▶

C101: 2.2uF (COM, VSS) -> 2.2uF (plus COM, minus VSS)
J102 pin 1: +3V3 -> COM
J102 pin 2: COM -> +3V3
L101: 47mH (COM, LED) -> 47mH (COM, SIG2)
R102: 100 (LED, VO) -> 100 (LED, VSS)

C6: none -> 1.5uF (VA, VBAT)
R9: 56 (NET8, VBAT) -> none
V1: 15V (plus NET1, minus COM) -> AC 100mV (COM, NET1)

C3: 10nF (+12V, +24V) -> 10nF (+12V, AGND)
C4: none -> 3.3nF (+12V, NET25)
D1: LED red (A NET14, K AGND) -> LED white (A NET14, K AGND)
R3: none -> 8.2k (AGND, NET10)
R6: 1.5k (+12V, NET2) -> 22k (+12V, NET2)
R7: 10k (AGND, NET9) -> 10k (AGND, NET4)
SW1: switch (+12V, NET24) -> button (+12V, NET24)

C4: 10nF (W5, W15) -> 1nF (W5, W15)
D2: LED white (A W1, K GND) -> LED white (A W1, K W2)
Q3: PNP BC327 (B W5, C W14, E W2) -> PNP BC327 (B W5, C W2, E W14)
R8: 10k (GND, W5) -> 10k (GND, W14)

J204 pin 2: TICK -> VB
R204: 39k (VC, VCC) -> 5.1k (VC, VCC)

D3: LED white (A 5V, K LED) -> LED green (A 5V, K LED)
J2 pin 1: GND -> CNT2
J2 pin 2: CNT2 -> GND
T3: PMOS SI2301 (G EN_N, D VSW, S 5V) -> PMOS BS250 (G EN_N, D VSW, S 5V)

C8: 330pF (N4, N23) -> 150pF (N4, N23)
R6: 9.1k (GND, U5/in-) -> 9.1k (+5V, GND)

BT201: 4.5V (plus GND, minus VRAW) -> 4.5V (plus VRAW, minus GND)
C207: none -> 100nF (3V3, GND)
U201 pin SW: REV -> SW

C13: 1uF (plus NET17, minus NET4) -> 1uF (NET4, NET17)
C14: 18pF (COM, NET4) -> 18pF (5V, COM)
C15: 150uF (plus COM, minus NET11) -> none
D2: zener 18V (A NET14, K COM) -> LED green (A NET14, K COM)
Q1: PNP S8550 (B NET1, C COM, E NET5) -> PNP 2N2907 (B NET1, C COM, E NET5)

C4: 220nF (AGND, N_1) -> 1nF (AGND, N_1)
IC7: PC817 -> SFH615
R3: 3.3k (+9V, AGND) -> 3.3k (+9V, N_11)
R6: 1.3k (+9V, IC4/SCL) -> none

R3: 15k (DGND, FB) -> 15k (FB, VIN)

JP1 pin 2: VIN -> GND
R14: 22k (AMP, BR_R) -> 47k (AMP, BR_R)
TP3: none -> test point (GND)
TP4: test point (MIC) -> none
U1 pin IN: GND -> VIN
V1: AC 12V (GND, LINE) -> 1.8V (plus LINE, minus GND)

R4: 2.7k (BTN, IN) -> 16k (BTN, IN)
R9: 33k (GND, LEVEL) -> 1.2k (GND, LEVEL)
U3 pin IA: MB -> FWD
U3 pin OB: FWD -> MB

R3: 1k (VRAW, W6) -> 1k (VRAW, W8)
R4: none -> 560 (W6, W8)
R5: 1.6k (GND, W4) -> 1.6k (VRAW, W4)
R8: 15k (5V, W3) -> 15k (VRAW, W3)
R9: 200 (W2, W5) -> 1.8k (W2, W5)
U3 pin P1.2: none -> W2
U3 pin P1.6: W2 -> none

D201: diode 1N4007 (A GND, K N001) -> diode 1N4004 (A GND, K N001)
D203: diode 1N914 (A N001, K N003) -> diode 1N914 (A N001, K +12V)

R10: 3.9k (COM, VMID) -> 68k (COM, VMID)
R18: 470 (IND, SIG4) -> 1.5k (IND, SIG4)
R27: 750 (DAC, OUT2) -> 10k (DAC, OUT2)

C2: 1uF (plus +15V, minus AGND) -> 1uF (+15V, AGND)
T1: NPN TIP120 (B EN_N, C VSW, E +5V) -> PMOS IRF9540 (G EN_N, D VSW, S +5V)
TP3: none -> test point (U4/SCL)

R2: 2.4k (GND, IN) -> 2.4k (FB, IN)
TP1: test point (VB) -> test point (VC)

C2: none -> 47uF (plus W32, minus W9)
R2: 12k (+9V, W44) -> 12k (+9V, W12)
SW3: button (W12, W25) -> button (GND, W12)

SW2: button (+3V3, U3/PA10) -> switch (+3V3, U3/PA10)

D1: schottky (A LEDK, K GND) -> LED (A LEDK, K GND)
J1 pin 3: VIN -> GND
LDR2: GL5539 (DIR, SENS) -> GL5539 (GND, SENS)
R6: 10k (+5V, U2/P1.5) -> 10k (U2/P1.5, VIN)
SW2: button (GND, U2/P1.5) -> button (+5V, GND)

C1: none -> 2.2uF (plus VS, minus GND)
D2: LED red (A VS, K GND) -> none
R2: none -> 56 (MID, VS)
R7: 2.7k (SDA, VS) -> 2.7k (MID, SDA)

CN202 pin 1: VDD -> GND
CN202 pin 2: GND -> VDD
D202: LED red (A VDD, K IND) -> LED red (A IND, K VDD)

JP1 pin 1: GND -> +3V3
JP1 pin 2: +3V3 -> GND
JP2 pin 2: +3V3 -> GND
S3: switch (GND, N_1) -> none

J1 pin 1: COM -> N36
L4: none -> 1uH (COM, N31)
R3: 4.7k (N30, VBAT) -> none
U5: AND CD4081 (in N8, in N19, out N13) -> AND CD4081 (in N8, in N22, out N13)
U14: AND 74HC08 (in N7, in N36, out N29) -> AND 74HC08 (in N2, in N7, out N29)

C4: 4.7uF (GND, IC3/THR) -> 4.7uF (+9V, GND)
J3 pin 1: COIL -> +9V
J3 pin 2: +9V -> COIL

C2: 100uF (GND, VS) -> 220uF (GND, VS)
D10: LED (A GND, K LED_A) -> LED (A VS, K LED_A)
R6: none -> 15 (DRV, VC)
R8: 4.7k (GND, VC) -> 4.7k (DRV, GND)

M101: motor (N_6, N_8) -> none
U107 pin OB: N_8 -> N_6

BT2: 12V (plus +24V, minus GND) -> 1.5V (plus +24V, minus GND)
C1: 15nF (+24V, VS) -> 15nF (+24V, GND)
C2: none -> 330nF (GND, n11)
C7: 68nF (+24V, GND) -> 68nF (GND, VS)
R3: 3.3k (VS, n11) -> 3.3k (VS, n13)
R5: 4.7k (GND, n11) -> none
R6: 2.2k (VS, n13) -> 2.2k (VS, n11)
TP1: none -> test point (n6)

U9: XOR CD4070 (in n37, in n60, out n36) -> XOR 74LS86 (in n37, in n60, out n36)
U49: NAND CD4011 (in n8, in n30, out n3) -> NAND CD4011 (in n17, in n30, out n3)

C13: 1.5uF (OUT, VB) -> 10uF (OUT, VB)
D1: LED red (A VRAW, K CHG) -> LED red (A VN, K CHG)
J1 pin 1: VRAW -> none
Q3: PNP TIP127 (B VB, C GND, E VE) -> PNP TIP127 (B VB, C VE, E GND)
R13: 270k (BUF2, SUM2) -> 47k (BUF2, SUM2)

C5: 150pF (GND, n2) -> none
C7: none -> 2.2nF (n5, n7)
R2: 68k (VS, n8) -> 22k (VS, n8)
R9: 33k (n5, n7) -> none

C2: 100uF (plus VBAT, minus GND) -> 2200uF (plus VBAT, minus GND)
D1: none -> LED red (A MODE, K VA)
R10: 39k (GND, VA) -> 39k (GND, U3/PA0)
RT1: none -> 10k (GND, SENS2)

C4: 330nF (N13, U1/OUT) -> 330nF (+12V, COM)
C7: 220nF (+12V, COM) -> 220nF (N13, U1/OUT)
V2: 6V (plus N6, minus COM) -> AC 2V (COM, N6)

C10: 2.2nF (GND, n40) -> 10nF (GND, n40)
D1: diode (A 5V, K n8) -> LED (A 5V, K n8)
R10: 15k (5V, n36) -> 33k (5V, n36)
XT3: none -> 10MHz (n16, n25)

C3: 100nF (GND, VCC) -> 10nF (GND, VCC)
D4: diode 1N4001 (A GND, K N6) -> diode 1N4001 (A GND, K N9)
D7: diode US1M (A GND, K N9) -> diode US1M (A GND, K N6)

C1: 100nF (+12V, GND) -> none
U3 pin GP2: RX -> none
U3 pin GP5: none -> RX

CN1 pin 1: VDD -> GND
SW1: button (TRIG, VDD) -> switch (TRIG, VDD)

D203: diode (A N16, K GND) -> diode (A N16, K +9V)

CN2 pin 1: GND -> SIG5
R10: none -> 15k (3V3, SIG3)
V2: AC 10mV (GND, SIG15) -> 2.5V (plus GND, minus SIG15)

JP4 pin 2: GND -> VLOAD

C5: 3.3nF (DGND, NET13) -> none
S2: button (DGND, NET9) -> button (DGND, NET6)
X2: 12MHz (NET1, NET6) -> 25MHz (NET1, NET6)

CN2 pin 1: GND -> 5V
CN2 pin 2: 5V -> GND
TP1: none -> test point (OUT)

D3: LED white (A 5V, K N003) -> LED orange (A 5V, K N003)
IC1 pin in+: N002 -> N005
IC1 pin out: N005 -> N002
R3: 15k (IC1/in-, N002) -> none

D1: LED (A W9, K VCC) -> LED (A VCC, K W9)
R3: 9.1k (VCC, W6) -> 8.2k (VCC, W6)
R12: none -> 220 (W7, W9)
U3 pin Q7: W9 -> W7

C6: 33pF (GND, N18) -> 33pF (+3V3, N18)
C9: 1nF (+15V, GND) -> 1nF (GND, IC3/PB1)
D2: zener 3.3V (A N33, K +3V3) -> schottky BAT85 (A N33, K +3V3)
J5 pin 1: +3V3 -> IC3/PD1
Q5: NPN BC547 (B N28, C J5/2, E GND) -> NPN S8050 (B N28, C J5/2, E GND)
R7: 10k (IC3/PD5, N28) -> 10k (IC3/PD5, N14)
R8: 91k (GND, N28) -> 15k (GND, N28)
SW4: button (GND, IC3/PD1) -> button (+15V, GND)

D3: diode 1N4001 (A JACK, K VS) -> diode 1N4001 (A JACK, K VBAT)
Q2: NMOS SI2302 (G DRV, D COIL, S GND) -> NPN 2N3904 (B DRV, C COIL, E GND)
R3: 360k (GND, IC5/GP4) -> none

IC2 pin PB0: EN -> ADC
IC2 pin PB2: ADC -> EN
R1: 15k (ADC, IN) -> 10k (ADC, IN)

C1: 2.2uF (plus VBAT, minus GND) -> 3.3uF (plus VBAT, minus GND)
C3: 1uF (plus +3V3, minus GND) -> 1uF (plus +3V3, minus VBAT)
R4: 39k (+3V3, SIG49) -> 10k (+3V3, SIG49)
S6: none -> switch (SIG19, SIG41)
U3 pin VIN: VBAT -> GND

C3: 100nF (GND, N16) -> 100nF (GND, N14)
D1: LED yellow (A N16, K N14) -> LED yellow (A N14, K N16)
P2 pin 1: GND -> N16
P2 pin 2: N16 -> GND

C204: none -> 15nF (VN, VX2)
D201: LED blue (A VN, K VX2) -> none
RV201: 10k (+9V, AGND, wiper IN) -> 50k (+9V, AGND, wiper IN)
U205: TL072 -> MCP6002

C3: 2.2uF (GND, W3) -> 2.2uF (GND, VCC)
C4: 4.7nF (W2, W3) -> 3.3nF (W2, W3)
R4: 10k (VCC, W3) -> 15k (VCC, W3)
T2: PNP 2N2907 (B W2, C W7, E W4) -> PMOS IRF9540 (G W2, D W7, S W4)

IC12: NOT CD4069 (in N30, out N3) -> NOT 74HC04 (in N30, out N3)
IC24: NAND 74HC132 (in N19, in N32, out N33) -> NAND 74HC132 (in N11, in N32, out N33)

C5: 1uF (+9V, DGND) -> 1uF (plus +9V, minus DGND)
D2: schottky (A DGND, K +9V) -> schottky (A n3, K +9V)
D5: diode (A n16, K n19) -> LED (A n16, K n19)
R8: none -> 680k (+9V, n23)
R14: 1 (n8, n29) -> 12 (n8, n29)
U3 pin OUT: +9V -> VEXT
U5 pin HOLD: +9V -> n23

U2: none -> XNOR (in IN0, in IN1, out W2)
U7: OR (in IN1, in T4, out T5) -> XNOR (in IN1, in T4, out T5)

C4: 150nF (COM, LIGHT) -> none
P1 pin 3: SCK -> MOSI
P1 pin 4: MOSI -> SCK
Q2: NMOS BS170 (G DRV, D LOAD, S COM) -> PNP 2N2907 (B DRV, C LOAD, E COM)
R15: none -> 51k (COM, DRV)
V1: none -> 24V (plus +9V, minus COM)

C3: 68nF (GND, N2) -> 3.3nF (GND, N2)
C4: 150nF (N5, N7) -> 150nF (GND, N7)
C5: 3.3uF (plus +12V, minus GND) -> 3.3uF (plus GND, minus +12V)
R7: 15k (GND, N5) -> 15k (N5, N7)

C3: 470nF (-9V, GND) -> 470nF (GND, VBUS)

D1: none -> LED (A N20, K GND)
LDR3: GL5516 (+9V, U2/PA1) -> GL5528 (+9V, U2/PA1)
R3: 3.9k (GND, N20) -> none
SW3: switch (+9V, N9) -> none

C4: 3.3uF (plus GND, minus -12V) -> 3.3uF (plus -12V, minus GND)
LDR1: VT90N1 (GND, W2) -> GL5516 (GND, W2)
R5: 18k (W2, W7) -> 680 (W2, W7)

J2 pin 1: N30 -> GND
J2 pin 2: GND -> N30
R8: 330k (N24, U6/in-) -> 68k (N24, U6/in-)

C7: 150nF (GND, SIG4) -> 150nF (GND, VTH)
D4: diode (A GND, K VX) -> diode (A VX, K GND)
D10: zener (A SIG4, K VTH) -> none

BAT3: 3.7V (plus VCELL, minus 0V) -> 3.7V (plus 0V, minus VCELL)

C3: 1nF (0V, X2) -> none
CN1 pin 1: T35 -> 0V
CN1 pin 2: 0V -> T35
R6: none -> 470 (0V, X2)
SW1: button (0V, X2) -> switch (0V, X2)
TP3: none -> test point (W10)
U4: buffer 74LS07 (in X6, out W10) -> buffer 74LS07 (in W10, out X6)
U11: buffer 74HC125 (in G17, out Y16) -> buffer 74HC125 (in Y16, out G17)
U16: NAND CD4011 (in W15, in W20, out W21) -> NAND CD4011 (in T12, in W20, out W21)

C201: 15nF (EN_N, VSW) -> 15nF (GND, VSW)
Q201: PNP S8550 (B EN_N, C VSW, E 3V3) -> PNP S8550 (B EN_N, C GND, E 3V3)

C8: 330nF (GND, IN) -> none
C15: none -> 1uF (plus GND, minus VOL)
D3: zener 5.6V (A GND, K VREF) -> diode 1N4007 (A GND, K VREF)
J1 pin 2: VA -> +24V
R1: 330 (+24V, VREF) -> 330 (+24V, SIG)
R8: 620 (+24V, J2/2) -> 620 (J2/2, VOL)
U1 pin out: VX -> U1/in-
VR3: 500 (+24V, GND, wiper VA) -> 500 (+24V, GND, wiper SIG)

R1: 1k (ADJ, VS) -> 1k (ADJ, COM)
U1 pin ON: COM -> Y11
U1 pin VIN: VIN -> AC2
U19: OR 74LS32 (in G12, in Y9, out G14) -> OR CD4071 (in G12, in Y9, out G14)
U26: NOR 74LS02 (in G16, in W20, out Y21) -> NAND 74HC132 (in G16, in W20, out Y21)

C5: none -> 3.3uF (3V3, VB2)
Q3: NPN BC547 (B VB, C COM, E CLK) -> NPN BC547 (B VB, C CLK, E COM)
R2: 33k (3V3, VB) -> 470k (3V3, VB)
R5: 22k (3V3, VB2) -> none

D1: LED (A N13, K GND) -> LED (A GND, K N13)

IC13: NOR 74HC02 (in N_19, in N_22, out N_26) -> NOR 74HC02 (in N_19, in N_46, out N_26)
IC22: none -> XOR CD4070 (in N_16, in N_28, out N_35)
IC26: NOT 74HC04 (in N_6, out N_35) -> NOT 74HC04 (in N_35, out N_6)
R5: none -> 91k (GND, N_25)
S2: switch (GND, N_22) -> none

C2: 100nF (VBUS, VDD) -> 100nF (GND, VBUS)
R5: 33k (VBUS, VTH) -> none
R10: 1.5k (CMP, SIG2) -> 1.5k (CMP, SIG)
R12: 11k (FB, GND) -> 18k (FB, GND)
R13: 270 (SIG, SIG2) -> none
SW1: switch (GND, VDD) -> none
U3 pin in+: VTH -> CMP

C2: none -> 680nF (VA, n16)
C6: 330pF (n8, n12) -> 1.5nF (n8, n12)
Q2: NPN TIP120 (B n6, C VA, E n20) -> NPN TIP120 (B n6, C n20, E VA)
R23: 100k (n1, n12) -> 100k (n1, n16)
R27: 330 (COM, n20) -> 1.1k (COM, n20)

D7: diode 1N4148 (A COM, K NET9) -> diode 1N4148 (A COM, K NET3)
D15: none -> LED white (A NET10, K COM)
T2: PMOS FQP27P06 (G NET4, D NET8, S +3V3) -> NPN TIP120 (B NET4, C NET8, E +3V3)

◀

■ WHAT TO PRODUCE ■
Please copy every line of the records above in which "point" appears.

■ WRITTEN ANSWER ■
TP3: none -> test point (GND)
TP4: test point (MIC) -> none
TP3: none -> test point (U4/SCL)
TP1: test point (VB) -> test point (VC)
TP1: none -> test point (n6)
TP1: none -> test point (OUT)
TP3: none -> test point (W10)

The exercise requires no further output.